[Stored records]

◆ ◆ ◆ ◆

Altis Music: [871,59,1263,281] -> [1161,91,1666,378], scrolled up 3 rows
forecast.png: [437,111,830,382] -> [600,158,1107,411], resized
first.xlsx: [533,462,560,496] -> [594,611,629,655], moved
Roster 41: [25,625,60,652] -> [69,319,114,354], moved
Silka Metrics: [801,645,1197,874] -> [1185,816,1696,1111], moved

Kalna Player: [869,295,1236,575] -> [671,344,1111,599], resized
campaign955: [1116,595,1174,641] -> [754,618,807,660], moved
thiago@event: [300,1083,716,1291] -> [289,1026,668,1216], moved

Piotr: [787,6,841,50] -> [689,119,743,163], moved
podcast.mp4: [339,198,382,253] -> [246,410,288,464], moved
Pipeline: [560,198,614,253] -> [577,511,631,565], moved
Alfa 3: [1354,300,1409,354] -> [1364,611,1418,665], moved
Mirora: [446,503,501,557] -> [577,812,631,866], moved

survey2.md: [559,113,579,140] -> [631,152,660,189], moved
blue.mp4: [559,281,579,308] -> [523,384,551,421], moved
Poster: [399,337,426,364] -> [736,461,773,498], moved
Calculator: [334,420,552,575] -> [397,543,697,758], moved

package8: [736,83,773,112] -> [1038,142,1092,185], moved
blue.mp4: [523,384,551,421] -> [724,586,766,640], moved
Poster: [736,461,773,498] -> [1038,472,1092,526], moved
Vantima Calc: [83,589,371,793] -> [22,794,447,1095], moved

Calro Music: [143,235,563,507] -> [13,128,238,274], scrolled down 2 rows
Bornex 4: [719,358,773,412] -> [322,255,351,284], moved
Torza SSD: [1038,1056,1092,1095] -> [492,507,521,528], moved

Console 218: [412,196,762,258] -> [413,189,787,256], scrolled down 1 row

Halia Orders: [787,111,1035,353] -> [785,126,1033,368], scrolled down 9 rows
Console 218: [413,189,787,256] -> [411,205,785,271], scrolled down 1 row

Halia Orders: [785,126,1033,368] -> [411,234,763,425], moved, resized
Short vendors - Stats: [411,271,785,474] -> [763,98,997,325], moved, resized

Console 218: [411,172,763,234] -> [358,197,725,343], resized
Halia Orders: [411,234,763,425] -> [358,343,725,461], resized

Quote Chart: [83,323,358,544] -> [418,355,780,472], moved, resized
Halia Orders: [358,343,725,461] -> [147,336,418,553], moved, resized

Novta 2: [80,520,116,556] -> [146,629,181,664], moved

◆ ◆ ◆ ◆

GOAL OF THE EXERCISE
Word for word, repeat the records above.

ANSWER SPACE
Altis Music: [871,59,1263,281] -> [1161,91,1666,378], scrolled up 3 rows
forecast.png: [437,111,830,382] -> [600,158,1107,411], resized
first.xlsx: [533,462,560,496] -> [594,611,629,655], moved
Roster 41: [25,625,60,652] -> [69,319,114,354], moved
Silka Metrics: [801,645,1197,874] -> [1185,816,1696,1111], moved

Kalna Player: [869,295,1236,575] -> [671,344,1111,599], resized
campaign955: [1116,595,1174,641] -> [754,618,807,660], moved
thiago@event: [300,1083,716,1291] -> [289,1026,668,1216], moved

Piotr: [787,6,841,50] -> [689,119,743,163], moved
podcast.mp4: [339,198,382,253] -> [246,410,288,464], moved
Pipeline: [560,198,614,253] -> [577,511,631,565], moved
Alfa 3: [1354,300,1409,354] -> [1364,611,1418,665], moved
Mirora: [446,503,501,557] -> [577,812,631,866], moved

survey2.md: [559,113,579,140] -> [631,152,660,189], moved
blue.mp4: [559,281,579,308] -> [523,384,551,421], moved
Poster: [399,337,426,364] -> [736,461,773,498], moved
Calculator: [334,420,552,575] -> [397,543,697,758], moved

package8: [736,83,773,112] -> [1038,142,1092,185], moved
blue.mp4: [523,384,551,421] -> [724,586,766,640], moved
Poster: [736,461,773,498] -> [1038,472,1092,526], moved
Vantima Calc: [83,589,371,793] -> [22,794,447,1095], moved

Calro Music: [143,235,563,507] -> [13,128,238,274], scrolled down 2 rows
Bornex 4: [719,358,773,412] -> [322,255,351,284], moved
Torza SSD: [1038,1056,1092,1095] -> [492,507,521,528], moved

Console 218: [412,196,762,258] -> [413,189,787,256], scrolled down 1 row

Halia Orders: [787,111,1035,353] -> [785,126,1033,368], scrolled down 9 rows
Console 218: [413,189,787,256] -> [411,205,785,271], scrolled down 1 row

Halia Orders: [785,126,1033,368] -> [411,234,763,425], moved, resized
Short vendors - Stats: [411,271,785,474] -> [763,98,997,325], moved, resized

Console 218: [411,172,763,234] -> [358,197,725,343], resized
Halia Orders: [411,234,763,425] -> [358,343,725,461], resized

Quote Chart: [83,323,358,544] -> [418,355,780,472], moved, resized
Halia Orders: [358,343,725,461] -> [147,336,418,553], moved, resized

Novta 2: [80,520,116,556] -> [146,629,181,664], moved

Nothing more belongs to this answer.